### What you have to do
When a picture appears among the records, leave it out, and copy all else exactly.

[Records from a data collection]
____

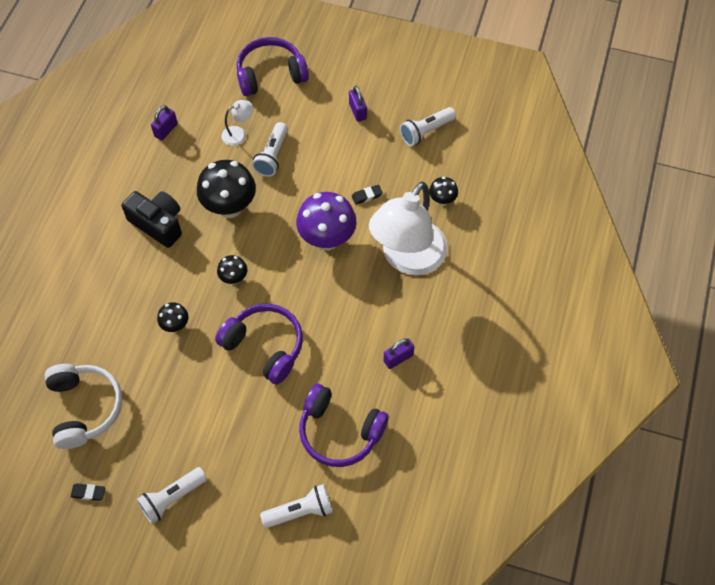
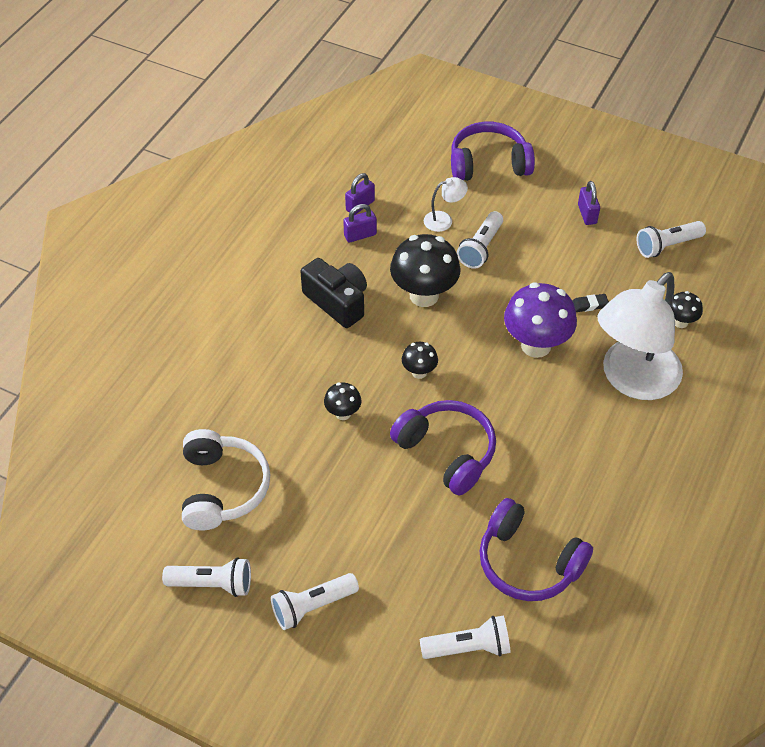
camera: 10 degrees right, 10 degrees down
(88, 493) = (212, 584): black eraser -> white flashlight
(398, 358) = (609, 489): purple padlock -> purple padlock (360, 235)

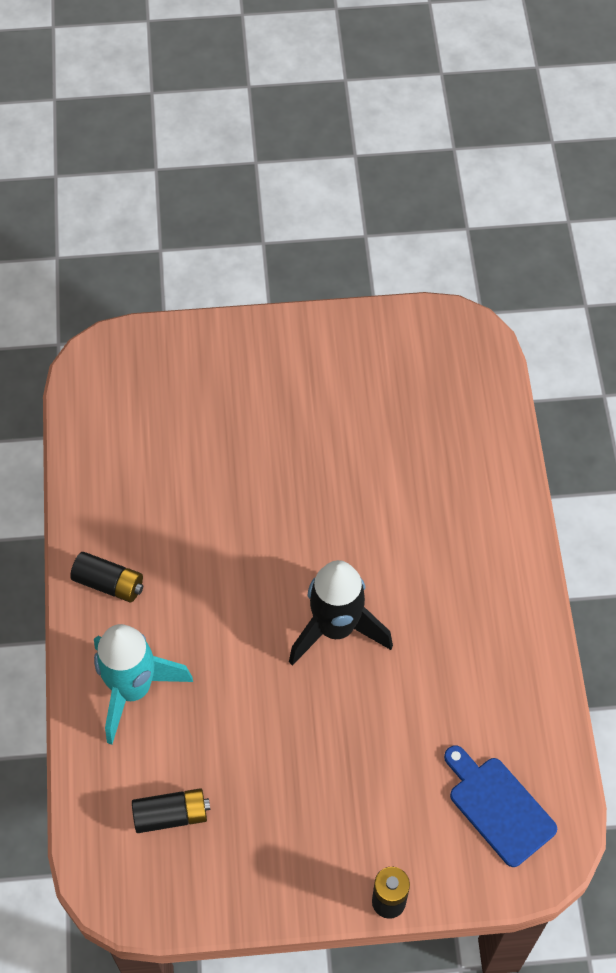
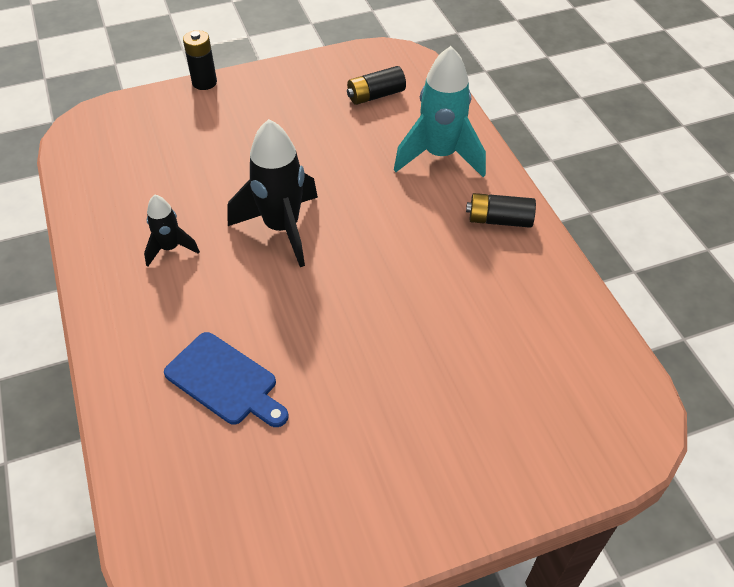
camera: 165 degrees right, 10 degrees down
(455, 630) = (170, 248): none -> black rocket
(498, 807) = (125, 142): blue cutting board -> blue cutting board (225, 381)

____

### Result of this exercise
camera: 10 degrees right, 10 degrees down
(88, 493) = (212, 584): black eraser -> white flashlight
(398, 358) = (609, 489): purple padlock -> purple padlock (360, 235)

camera: 165 degrees right, 10 degrees down
(455, 630) = (170, 248): none -> black rocket
(498, 807) = (125, 142): blue cutting board -> blue cutting board (225, 381)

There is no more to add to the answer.